Stored entries:
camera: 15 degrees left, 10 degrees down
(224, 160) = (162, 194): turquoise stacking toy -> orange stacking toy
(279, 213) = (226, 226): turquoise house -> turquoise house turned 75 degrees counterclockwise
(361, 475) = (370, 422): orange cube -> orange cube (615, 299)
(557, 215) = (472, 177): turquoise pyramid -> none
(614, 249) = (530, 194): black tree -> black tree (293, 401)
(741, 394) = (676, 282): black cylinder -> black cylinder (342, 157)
---
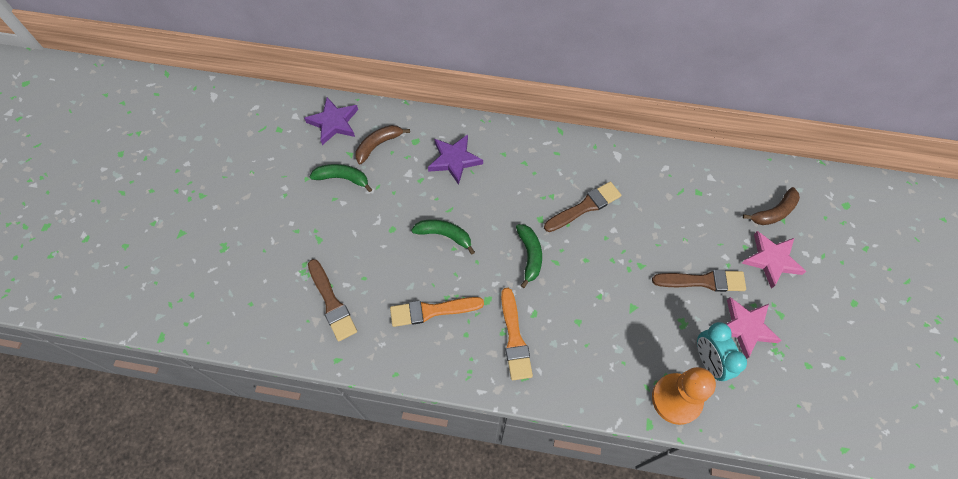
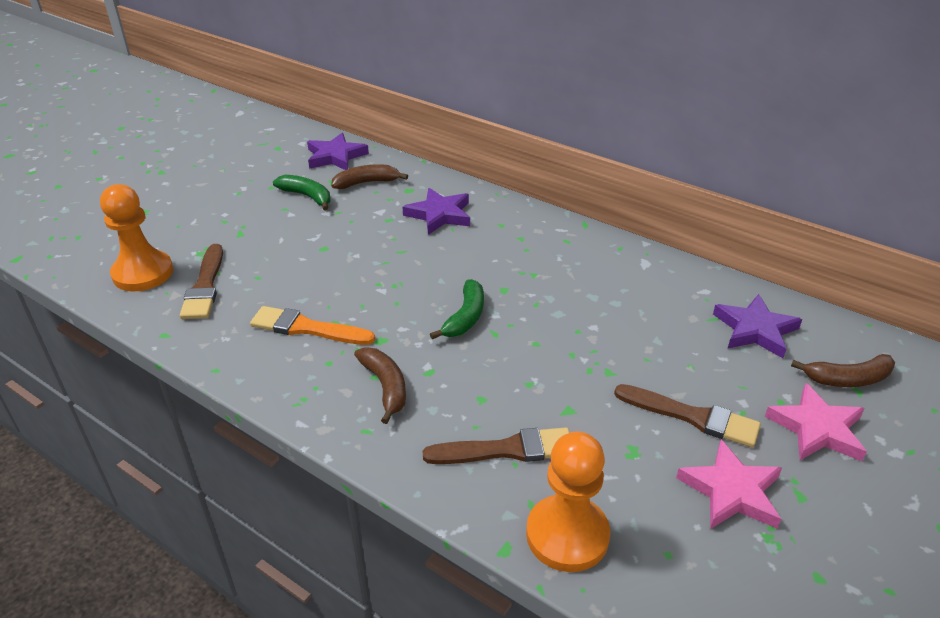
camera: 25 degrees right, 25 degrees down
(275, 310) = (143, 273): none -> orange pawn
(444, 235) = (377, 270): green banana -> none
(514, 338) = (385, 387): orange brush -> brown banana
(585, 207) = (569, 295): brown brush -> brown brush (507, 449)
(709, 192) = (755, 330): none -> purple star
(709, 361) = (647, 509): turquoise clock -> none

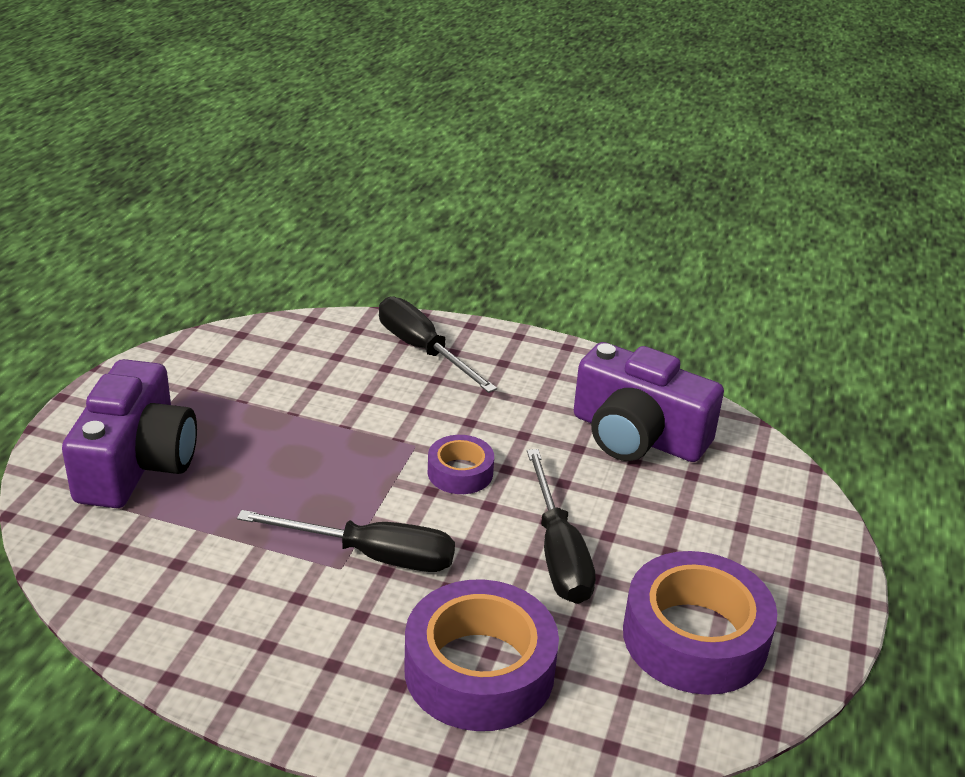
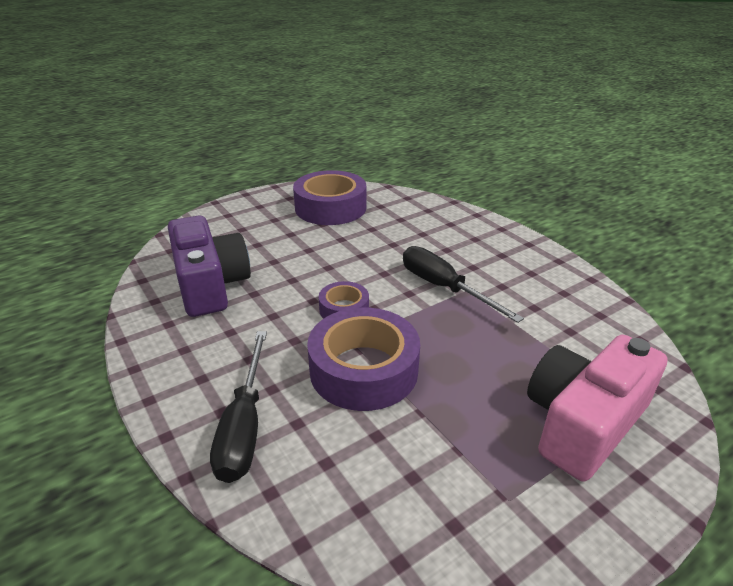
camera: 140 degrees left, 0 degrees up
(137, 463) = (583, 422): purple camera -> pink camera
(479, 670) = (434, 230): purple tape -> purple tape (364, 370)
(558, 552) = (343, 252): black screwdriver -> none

# Goal of the exercise:
Search each line of the data above for "none", and copy the lines where it occurs.

# Exercise answer:
(557, 215) = (472, 177): turquoise pyramid -> none
(275, 310) = (143, 273): none -> orange pawn
(444, 235) = (377, 270): green banana -> none
(709, 192) = (755, 330): none -> purple star
(709, 361) = (647, 509): turquoise clock -> none
(558, 552) = (343, 252): black screwdriver -> none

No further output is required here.